___ Information provided ___

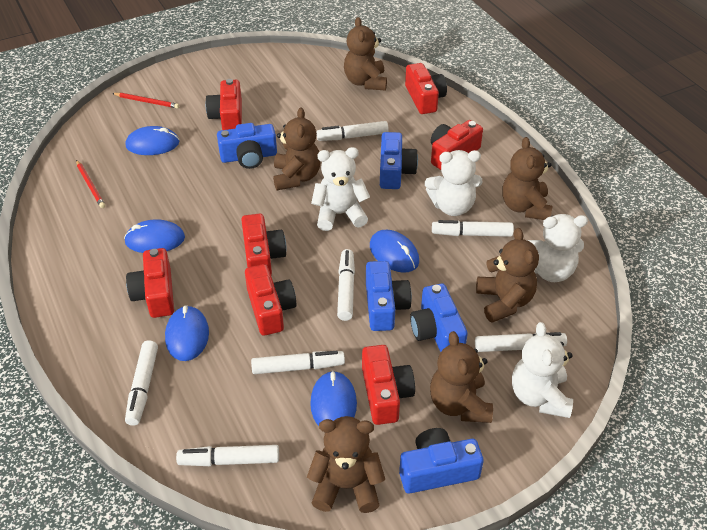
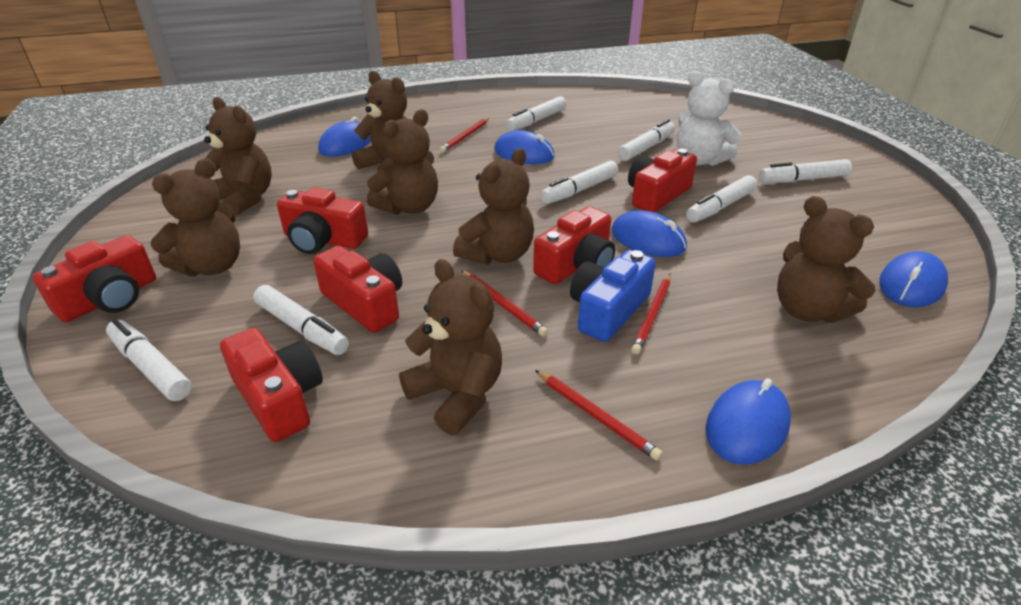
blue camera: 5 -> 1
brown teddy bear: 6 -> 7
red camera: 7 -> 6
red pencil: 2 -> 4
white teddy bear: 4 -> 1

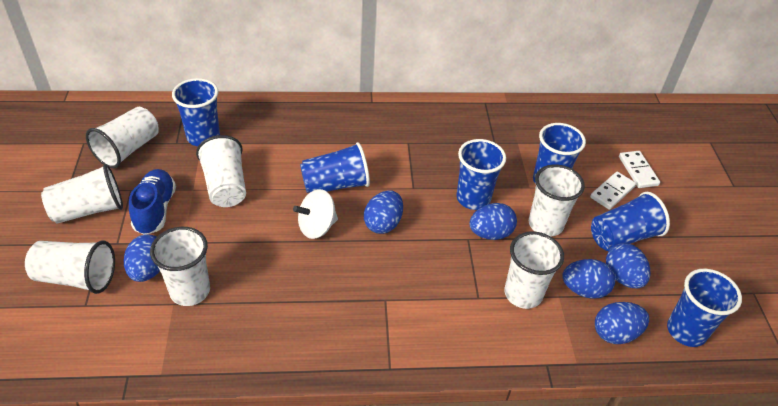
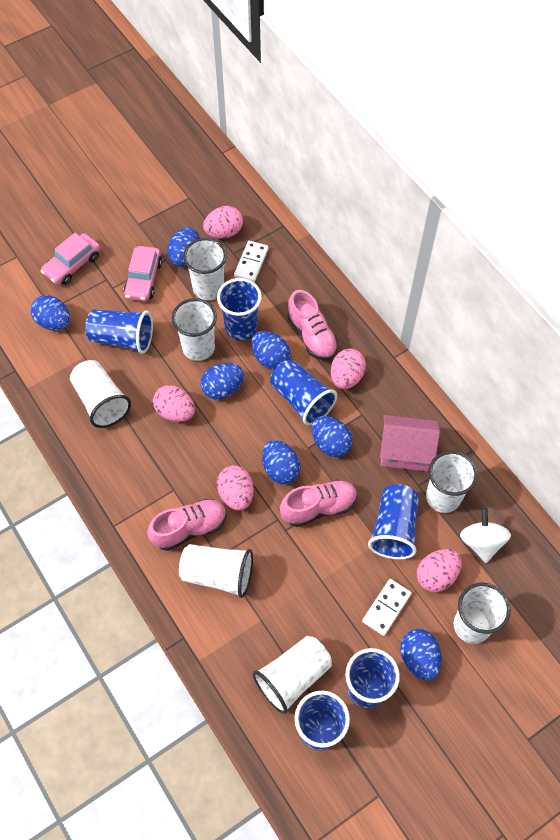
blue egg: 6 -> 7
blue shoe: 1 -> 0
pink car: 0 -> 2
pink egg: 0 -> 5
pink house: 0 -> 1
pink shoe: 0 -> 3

___

### [What needs to be done]
Set down exactly the lines of the entries above from the one holding "brown teddy bear: 6 -> 7" through the last one, including both, with the pictures left out.

### [Solution]
brown teddy bear: 6 -> 7
red camera: 7 -> 6
red pencil: 2 -> 4
white teddy bear: 4 -> 1

blue egg: 6 -> 7
blue shoe: 1 -> 0
pink car: 0 -> 2
pink egg: 0 -> 5
pink house: 0 -> 1
pink shoe: 0 -> 3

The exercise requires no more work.